• WHAT YOU ARE ASKED TO DO: Please show every line in the entries below that includes the word "white".

++++++++

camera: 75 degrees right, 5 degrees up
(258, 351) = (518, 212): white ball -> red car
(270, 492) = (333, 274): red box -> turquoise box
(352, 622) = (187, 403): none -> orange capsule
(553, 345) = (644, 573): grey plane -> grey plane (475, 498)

++++++++

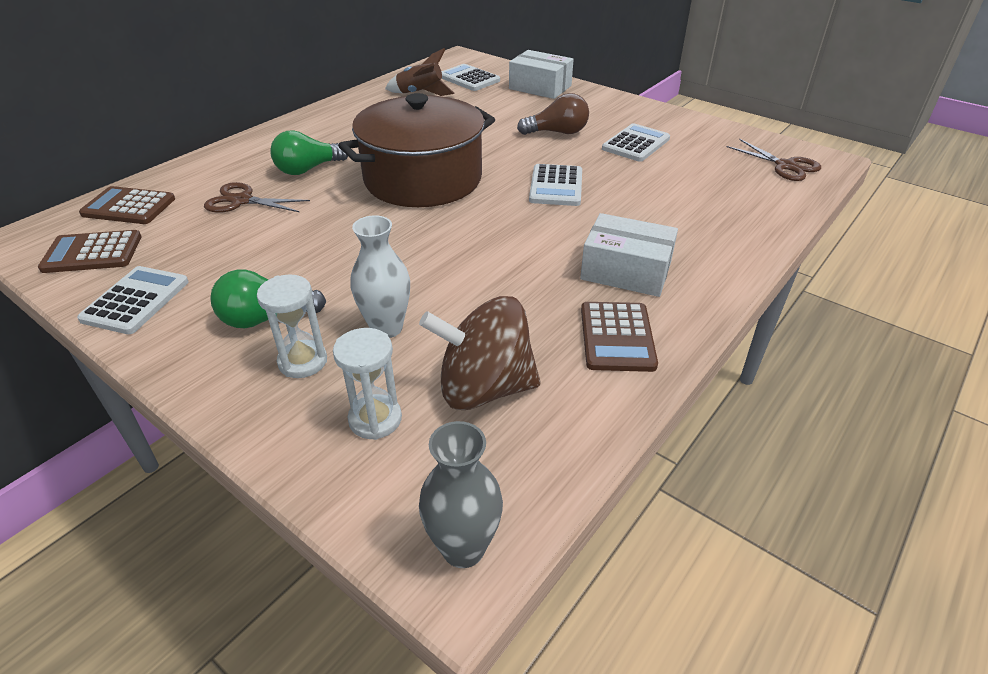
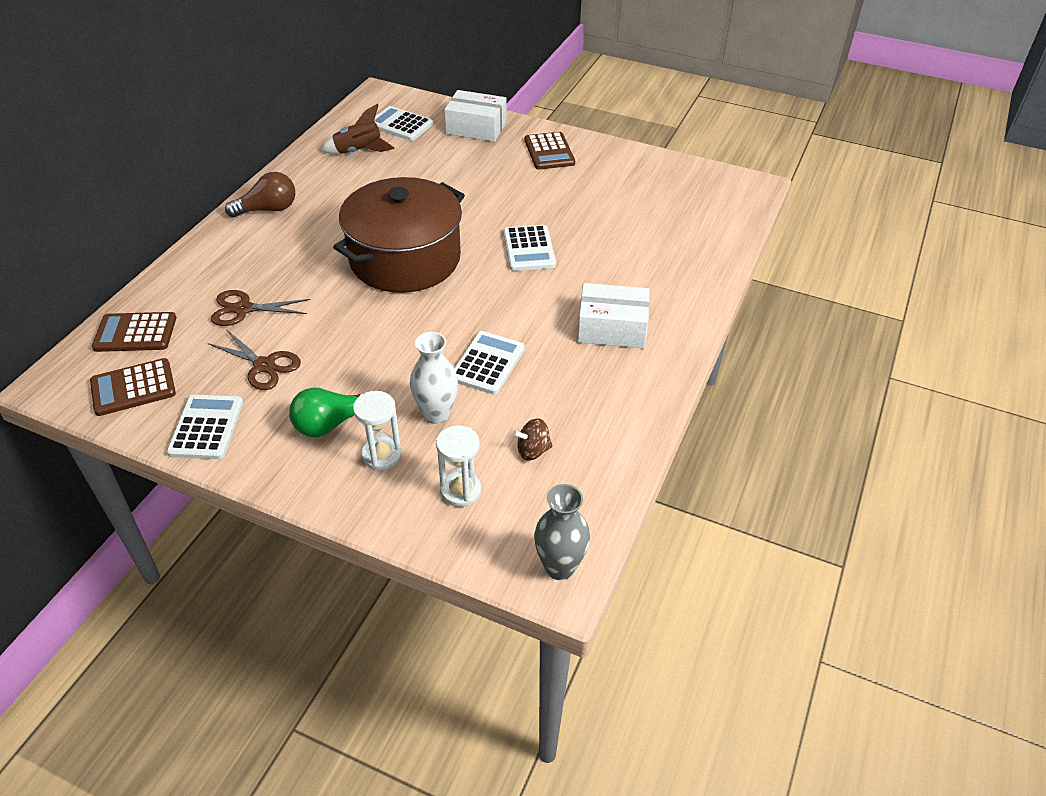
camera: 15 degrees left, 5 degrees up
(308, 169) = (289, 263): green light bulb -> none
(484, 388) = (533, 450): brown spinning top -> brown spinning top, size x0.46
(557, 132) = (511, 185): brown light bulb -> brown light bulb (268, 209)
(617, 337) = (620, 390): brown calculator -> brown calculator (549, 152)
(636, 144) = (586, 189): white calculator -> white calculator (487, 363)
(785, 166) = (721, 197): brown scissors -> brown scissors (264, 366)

++++++++

• WRITTEN ANSWER:
(258, 351) = (518, 212): white ball -> red car
(636, 144) = (586, 189): white calculator -> white calculator (487, 363)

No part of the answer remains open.